Your reply should be the following data, copied exactly.

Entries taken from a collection
*** Begin section ***

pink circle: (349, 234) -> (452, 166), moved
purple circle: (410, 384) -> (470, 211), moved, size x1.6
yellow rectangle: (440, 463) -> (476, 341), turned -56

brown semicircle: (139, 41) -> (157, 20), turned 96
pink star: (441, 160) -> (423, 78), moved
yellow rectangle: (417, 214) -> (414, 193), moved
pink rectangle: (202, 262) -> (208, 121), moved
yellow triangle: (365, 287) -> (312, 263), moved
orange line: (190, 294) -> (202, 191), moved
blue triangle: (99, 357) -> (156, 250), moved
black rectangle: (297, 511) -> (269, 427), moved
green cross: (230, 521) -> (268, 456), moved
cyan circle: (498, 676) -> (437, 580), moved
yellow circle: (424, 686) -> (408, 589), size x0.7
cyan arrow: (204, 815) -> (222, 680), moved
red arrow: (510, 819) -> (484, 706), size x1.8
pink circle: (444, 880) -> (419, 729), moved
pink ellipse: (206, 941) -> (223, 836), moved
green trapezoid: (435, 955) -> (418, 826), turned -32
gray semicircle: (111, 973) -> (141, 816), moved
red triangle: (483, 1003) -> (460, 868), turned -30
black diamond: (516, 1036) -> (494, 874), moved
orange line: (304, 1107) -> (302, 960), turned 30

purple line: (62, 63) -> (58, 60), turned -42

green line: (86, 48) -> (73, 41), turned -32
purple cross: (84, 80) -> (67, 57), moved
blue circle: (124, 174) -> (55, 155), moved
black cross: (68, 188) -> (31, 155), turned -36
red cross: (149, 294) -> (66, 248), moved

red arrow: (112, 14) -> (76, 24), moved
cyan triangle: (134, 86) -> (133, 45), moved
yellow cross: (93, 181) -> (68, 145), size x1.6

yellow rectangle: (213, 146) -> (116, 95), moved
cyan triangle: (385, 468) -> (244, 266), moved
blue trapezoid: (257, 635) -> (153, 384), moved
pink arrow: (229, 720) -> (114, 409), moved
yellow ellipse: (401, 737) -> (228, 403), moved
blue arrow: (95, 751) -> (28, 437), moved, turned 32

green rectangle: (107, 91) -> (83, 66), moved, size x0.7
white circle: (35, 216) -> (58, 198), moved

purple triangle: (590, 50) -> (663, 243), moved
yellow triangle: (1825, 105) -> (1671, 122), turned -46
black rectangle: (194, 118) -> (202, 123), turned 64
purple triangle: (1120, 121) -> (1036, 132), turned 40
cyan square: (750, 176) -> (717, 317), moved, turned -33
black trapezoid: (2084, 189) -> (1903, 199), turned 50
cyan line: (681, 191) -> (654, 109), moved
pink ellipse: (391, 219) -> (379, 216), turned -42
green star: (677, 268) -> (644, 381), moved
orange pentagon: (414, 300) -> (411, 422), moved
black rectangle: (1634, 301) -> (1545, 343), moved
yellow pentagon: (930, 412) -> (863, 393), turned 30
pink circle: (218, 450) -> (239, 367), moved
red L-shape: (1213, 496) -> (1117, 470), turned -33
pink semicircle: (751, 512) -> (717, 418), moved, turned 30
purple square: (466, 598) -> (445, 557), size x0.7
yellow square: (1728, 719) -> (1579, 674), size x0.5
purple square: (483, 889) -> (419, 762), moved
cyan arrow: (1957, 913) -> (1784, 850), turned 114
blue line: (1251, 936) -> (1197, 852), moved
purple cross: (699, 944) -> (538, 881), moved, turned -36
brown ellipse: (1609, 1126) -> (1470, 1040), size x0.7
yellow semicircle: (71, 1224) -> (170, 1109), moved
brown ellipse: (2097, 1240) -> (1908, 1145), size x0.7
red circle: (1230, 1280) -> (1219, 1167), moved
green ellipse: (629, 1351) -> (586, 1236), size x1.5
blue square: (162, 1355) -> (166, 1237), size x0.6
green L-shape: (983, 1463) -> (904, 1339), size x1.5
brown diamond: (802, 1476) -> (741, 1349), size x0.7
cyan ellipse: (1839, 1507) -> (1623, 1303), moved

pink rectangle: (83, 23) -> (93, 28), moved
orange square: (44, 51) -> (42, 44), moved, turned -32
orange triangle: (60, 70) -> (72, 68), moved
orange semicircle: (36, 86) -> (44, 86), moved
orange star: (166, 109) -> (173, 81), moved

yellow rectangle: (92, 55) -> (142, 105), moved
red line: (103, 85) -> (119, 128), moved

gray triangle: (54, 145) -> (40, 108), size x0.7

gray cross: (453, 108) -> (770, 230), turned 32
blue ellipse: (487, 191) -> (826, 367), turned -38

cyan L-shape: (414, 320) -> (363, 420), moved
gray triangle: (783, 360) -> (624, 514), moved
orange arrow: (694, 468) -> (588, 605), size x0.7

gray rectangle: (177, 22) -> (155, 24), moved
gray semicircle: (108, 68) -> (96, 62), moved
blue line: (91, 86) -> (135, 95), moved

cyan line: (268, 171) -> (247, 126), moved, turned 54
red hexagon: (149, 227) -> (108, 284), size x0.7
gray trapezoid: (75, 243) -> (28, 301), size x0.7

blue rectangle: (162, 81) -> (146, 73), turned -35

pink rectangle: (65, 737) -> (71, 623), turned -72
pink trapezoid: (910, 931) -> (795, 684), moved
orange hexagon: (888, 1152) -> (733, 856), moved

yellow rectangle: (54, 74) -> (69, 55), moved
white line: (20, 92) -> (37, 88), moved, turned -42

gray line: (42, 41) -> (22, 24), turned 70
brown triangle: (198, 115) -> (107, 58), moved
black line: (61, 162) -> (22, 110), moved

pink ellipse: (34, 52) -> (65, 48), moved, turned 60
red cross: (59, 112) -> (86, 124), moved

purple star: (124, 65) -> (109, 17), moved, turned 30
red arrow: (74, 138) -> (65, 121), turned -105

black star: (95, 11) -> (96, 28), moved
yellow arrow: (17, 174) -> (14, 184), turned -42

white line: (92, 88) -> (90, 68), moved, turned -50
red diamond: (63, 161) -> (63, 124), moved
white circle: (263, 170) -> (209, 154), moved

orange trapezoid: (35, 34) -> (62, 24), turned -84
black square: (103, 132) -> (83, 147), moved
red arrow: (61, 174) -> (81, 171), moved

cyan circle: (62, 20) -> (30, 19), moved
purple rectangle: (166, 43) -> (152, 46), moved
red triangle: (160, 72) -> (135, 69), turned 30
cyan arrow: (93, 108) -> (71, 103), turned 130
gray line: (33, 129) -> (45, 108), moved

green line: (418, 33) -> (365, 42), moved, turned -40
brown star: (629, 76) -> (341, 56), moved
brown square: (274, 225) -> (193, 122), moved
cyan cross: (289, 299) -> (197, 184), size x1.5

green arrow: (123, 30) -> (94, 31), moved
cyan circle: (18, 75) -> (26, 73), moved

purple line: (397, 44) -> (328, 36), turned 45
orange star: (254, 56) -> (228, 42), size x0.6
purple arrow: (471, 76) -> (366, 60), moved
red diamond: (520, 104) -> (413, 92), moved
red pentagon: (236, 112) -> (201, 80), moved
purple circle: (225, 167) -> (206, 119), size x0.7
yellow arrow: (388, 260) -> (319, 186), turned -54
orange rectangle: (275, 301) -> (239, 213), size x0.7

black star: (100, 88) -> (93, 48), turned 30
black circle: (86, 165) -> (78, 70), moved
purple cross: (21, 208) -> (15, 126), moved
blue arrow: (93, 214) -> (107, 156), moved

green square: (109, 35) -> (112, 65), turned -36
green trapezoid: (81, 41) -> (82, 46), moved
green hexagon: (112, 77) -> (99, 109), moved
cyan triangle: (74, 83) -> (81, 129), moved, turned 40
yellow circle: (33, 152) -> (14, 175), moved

*** End section ***

THE ANSWER:
pink circle: (349, 234) -> (452, 166), moved
purple circle: (410, 384) -> (470, 211), moved, size x1.6
yellow rectangle: (440, 463) -> (476, 341), turned -56

brown semicircle: (139, 41) -> (157, 20), turned 96
pink star: (441, 160) -> (423, 78), moved
yellow rectangle: (417, 214) -> (414, 193), moved
pink rectangle: (202, 262) -> (208, 121), moved
yellow triangle: (365, 287) -> (312, 263), moved
orange line: (190, 294) -> (202, 191), moved
blue triangle: (99, 357) -> (156, 250), moved
black rectangle: (297, 511) -> (269, 427), moved
green cross: (230, 521) -> (268, 456), moved
cyan circle: (498, 676) -> (437, 580), moved
yellow circle: (424, 686) -> (408, 589), size x0.7
cyan arrow: (204, 815) -> (222, 680), moved
red arrow: (510, 819) -> (484, 706), size x1.8
pink circle: (444, 880) -> (419, 729), moved
pink ellipse: (206, 941) -> (223, 836), moved
green trapezoid: (435, 955) -> (418, 826), turned -32
gray semicircle: (111, 973) -> (141, 816), moved
red triangle: (483, 1003) -> (460, 868), turned -30
black diamond: (516, 1036) -> (494, 874), moved
orange line: (304, 1107) -> (302, 960), turned 30

purple line: (62, 63) -> (58, 60), turned -42

green line: (86, 48) -> (73, 41), turned -32
purple cross: (84, 80) -> (67, 57), moved
blue circle: (124, 174) -> (55, 155), moved
black cross: (68, 188) -> (31, 155), turned -36
red cross: (149, 294) -> (66, 248), moved

red arrow: (112, 14) -> (76, 24), moved
cyan triangle: (134, 86) -> (133, 45), moved
yellow cross: (93, 181) -> (68, 145), size x1.6

yellow rectangle: (213, 146) -> (116, 95), moved
cyan triangle: (385, 468) -> (244, 266), moved
blue trapezoid: (257, 635) -> (153, 384), moved
pink arrow: (229, 720) -> (114, 409), moved
yellow ellipse: (401, 737) -> (228, 403), moved
blue arrow: (95, 751) -> (28, 437), moved, turned 32

green rectangle: (107, 91) -> (83, 66), moved, size x0.7
white circle: (35, 216) -> (58, 198), moved

purple triangle: (590, 50) -> (663, 243), moved
yellow triangle: (1825, 105) -> (1671, 122), turned -46
black rectangle: (194, 118) -> (202, 123), turned 64
purple triangle: (1120, 121) -> (1036, 132), turned 40
cyan square: (750, 176) -> (717, 317), moved, turned -33
black trapezoid: (2084, 189) -> (1903, 199), turned 50
cyan line: (681, 191) -> (654, 109), moved
pink ellipse: (391, 219) -> (379, 216), turned -42
green star: (677, 268) -> (644, 381), moved
orange pentagon: (414, 300) -> (411, 422), moved
black rectangle: (1634, 301) -> (1545, 343), moved
yellow pentagon: (930, 412) -> (863, 393), turned 30
pink circle: (218, 450) -> (239, 367), moved
red L-shape: (1213, 496) -> (1117, 470), turned -33
pink semicircle: (751, 512) -> (717, 418), moved, turned 30
purple square: (466, 598) -> (445, 557), size x0.7
yellow square: (1728, 719) -> (1579, 674), size x0.5
purple square: (483, 889) -> (419, 762), moved
cyan arrow: (1957, 913) -> (1784, 850), turned 114
blue line: (1251, 936) -> (1197, 852), moved
purple cross: (699, 944) -> (538, 881), moved, turned -36
brown ellipse: (1609, 1126) -> (1470, 1040), size x0.7
yellow semicircle: (71, 1224) -> (170, 1109), moved
brown ellipse: (2097, 1240) -> (1908, 1145), size x0.7
red circle: (1230, 1280) -> (1219, 1167), moved
green ellipse: (629, 1351) -> (586, 1236), size x1.5
blue square: (162, 1355) -> (166, 1237), size x0.6
green L-shape: (983, 1463) -> (904, 1339), size x1.5
brown diamond: (802, 1476) -> (741, 1349), size x0.7
cyan ellipse: (1839, 1507) -> (1623, 1303), moved

pink rectangle: (83, 23) -> (93, 28), moved
orange square: (44, 51) -> (42, 44), moved, turned -32
orange triangle: (60, 70) -> (72, 68), moved
orange semicircle: (36, 86) -> (44, 86), moved
orange star: (166, 109) -> (173, 81), moved

yellow rectangle: (92, 55) -> (142, 105), moved
red line: (103, 85) -> (119, 128), moved

gray triangle: (54, 145) -> (40, 108), size x0.7

gray cross: (453, 108) -> (770, 230), turned 32
blue ellipse: (487, 191) -> (826, 367), turned -38

cyan L-shape: (414, 320) -> (363, 420), moved
gray triangle: (783, 360) -> (624, 514), moved
orange arrow: (694, 468) -> (588, 605), size x0.7

gray rectangle: (177, 22) -> (155, 24), moved
gray semicircle: (108, 68) -> (96, 62), moved
blue line: (91, 86) -> (135, 95), moved

cyan line: (268, 171) -> (247, 126), moved, turned 54
red hexagon: (149, 227) -> (108, 284), size x0.7
gray trapezoid: (75, 243) -> (28, 301), size x0.7

blue rectangle: (162, 81) -> (146, 73), turned -35

pink rectangle: (65, 737) -> (71, 623), turned -72
pink trapezoid: (910, 931) -> (795, 684), moved
orange hexagon: (888, 1152) -> (733, 856), moved

yellow rectangle: (54, 74) -> (69, 55), moved
white line: (20, 92) -> (37, 88), moved, turned -42

gray line: (42, 41) -> (22, 24), turned 70
brown triangle: (198, 115) -> (107, 58), moved
black line: (61, 162) -> (22, 110), moved

pink ellipse: (34, 52) -> (65, 48), moved, turned 60
red cross: (59, 112) -> (86, 124), moved

purple star: (124, 65) -> (109, 17), moved, turned 30
red arrow: (74, 138) -> (65, 121), turned -105

black star: (95, 11) -> (96, 28), moved
yellow arrow: (17, 174) -> (14, 184), turned -42

white line: (92, 88) -> (90, 68), moved, turned -50
red diamond: (63, 161) -> (63, 124), moved
white circle: (263, 170) -> (209, 154), moved

orange trapezoid: (35, 34) -> (62, 24), turned -84
black square: (103, 132) -> (83, 147), moved
red arrow: (61, 174) -> (81, 171), moved

cyan circle: (62, 20) -> (30, 19), moved
purple rectangle: (166, 43) -> (152, 46), moved
red triangle: (160, 72) -> (135, 69), turned 30
cyan arrow: (93, 108) -> (71, 103), turned 130
gray line: (33, 129) -> (45, 108), moved

green line: (418, 33) -> (365, 42), moved, turned -40
brown star: (629, 76) -> (341, 56), moved
brown square: (274, 225) -> (193, 122), moved
cyan cross: (289, 299) -> (197, 184), size x1.5

green arrow: (123, 30) -> (94, 31), moved
cyan circle: (18, 75) -> (26, 73), moved

purple line: (397, 44) -> (328, 36), turned 45
orange star: (254, 56) -> (228, 42), size x0.6
purple arrow: (471, 76) -> (366, 60), moved
red diamond: (520, 104) -> (413, 92), moved
red pentagon: (236, 112) -> (201, 80), moved
purple circle: (225, 167) -> (206, 119), size x0.7
yellow arrow: (388, 260) -> (319, 186), turned -54
orange rectangle: (275, 301) -> (239, 213), size x0.7

black star: (100, 88) -> (93, 48), turned 30
black circle: (86, 165) -> (78, 70), moved
purple cross: (21, 208) -> (15, 126), moved
blue arrow: (93, 214) -> (107, 156), moved

green square: (109, 35) -> (112, 65), turned -36
green trapezoid: (81, 41) -> (82, 46), moved
green hexagon: (112, 77) -> (99, 109), moved
cyan triangle: (74, 83) -> (81, 129), moved, turned 40
yellow circle: (33, 152) -> (14, 175), moved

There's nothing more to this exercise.